**EXERCISE INSTRUCTIONS**
Look through the records below, and copy out every line that holds the string "none".

**EXTRACTED RECORDS**
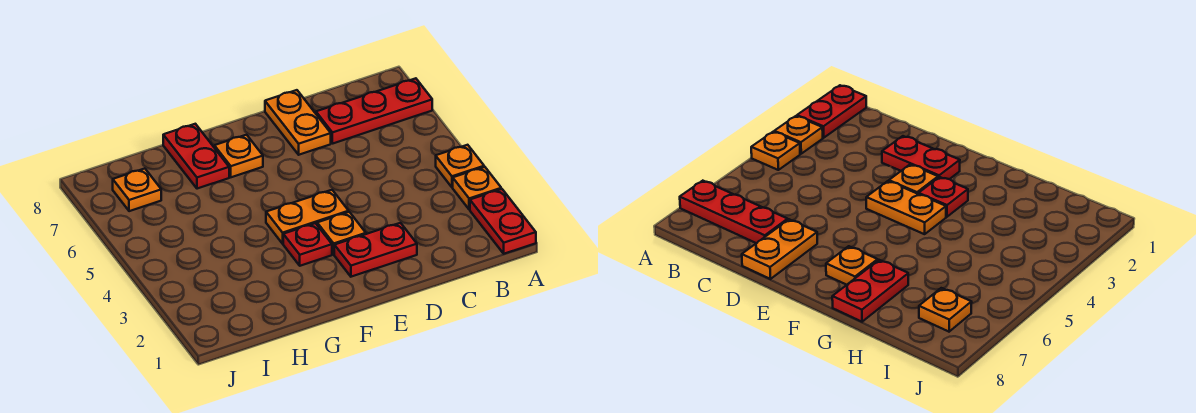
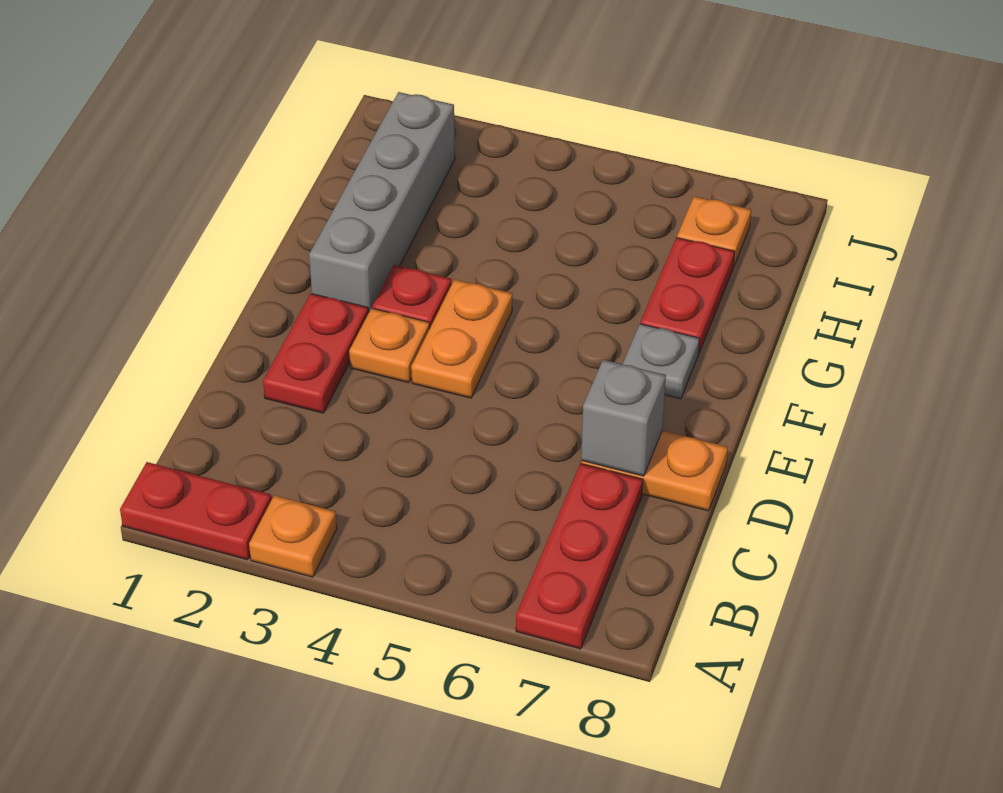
orange plate A4 level 1 -> none
none -> grey brick D7 level 2
none -> grey brick F2:I2 level 1
orange plate F7 level 1 -> grey plate F7 level 1
red plate G7:G8 level 1 -> red plate G7:H7 level 1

**ANSWER TO THIS EXERCISE**
orange plate A4 level 1 -> none
none -> grey brick D7 level 2
none -> grey brick F2:I2 level 1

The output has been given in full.